Keeping pictures out of the copy, restate each record word for word.

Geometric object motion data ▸
•••••

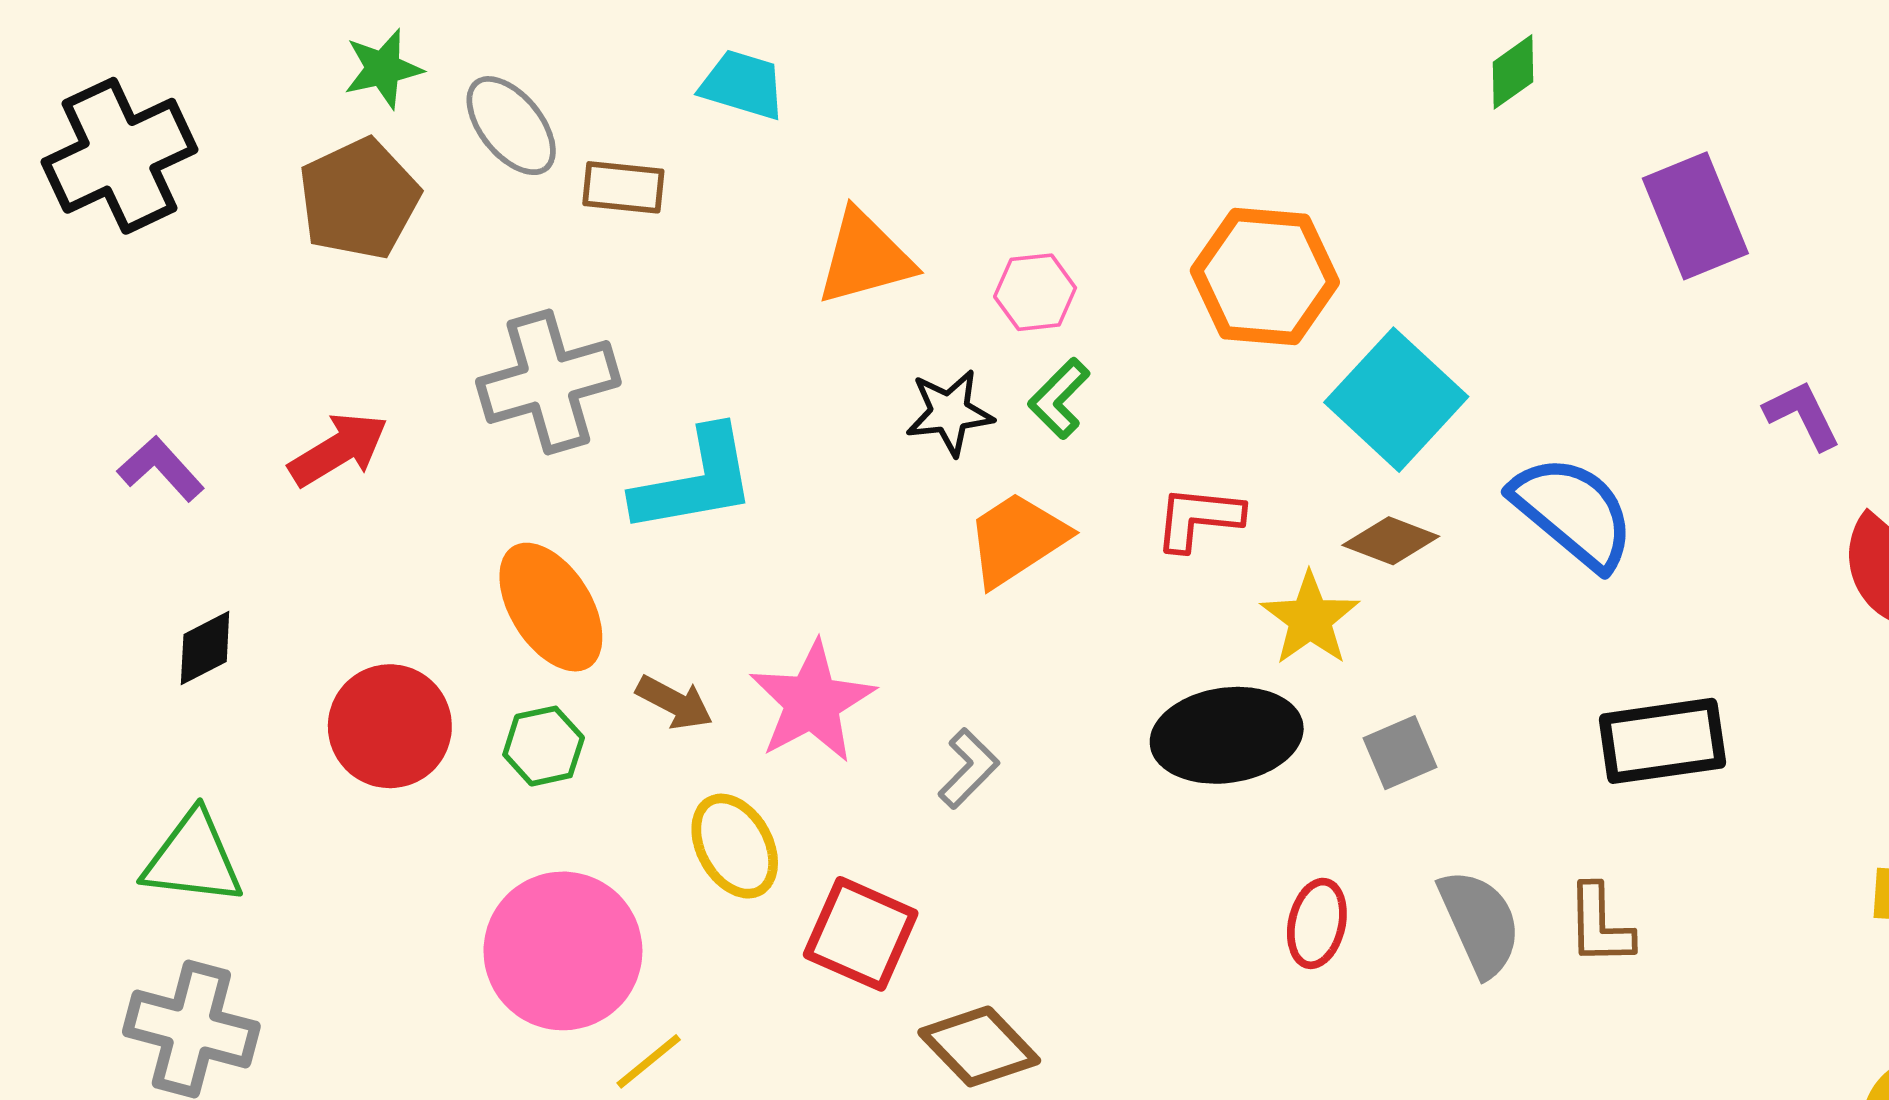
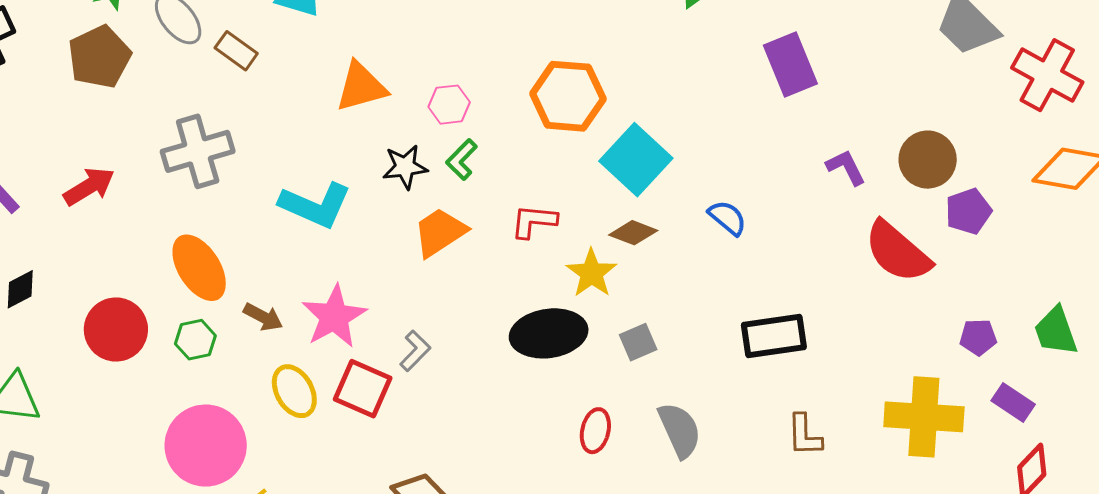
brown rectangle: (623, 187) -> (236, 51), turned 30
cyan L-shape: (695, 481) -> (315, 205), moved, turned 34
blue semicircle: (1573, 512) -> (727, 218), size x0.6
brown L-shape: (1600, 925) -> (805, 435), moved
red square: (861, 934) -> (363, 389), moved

•••••

Expected answer ▸
brown rectangle: (623, 187) -> (236, 51), turned 30
cyan L-shape: (695, 481) -> (315, 205), moved, turned 34
blue semicircle: (1573, 512) -> (727, 218), size x0.6
brown L-shape: (1600, 925) -> (805, 435), moved
red square: (861, 934) -> (363, 389), moved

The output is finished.